== SUPPLIED ENTRIES
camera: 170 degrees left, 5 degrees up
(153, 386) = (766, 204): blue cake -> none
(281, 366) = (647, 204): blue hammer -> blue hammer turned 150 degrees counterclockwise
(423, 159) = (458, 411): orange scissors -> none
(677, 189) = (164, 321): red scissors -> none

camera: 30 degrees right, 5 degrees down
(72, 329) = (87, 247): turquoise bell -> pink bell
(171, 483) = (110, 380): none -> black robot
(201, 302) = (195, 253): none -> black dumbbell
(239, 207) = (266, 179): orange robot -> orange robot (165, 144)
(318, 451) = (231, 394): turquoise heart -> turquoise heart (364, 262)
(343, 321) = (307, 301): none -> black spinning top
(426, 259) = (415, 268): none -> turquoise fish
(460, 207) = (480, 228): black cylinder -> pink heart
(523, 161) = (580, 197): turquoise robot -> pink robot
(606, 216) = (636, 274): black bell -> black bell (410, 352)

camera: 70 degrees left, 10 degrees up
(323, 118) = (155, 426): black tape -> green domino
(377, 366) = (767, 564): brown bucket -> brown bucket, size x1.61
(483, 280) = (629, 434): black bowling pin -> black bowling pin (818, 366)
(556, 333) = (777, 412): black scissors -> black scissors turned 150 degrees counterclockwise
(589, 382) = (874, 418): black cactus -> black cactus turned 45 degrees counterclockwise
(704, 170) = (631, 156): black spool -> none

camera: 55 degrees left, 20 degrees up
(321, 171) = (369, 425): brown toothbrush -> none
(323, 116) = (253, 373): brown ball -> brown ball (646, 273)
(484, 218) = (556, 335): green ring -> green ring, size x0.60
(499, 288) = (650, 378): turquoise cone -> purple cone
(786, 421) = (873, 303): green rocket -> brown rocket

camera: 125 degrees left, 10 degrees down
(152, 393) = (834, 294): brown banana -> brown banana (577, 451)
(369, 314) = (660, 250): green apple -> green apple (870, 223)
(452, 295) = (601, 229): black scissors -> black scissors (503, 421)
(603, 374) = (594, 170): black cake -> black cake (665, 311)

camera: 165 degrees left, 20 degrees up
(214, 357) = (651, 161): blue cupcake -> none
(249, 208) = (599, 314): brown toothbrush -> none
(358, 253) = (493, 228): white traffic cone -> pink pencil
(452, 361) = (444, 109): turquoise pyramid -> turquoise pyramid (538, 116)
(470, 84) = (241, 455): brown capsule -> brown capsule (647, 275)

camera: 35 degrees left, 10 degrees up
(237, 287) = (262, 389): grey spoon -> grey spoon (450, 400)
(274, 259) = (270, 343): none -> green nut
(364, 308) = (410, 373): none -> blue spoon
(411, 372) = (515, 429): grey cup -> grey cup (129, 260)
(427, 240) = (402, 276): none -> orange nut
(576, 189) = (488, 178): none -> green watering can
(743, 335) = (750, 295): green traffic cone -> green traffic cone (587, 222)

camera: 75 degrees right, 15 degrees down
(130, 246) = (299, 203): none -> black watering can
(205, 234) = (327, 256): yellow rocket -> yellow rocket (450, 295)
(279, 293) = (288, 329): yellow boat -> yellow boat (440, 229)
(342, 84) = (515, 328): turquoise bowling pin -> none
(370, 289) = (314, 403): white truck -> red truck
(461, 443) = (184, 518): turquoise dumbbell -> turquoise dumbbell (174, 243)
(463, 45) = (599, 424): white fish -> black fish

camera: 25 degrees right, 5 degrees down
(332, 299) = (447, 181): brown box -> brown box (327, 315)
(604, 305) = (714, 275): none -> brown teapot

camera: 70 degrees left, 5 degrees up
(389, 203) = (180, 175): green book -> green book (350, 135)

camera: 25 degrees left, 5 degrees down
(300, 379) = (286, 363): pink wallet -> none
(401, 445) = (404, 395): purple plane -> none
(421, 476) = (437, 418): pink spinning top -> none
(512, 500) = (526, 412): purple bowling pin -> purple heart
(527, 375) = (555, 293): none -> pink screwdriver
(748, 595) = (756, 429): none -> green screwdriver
====
In the listing above, find the line containing "(603, 374) = (594, 170): black" and the line containing "(332, 299) = (447, 181): brown". Output them and every line between, exactly, and nothing else.

SOLUTION TO THIS TASK
(603, 374) = (594, 170): black cake -> black cake (665, 311)

camera: 165 degrees left, 20 degrees up
(214, 357) = (651, 161): blue cupcake -> none
(249, 208) = (599, 314): brown toothbrush -> none
(358, 253) = (493, 228): white traffic cone -> pink pencil
(452, 361) = (444, 109): turquoise pyramid -> turquoise pyramid (538, 116)
(470, 84) = (241, 455): brown capsule -> brown capsule (647, 275)

camera: 35 degrees left, 10 degrees up
(237, 287) = (262, 389): grey spoon -> grey spoon (450, 400)
(274, 259) = (270, 343): none -> green nut
(364, 308) = (410, 373): none -> blue spoon
(411, 372) = (515, 429): grey cup -> grey cup (129, 260)
(427, 240) = (402, 276): none -> orange nut
(576, 189) = (488, 178): none -> green watering can
(743, 335) = (750, 295): green traffic cone -> green traffic cone (587, 222)

camera: 75 degrees right, 15 degrees down
(130, 246) = (299, 203): none -> black watering can
(205, 234) = (327, 256): yellow rocket -> yellow rocket (450, 295)
(279, 293) = (288, 329): yellow boat -> yellow boat (440, 229)
(342, 84) = (515, 328): turquoise bowling pin -> none
(370, 289) = (314, 403): white truck -> red truck
(461, 443) = (184, 518): turquoise dumbbell -> turquoise dumbbell (174, 243)
(463, 45) = (599, 424): white fish -> black fish

camera: 25 degrees right, 5 degrees down
(332, 299) = (447, 181): brown box -> brown box (327, 315)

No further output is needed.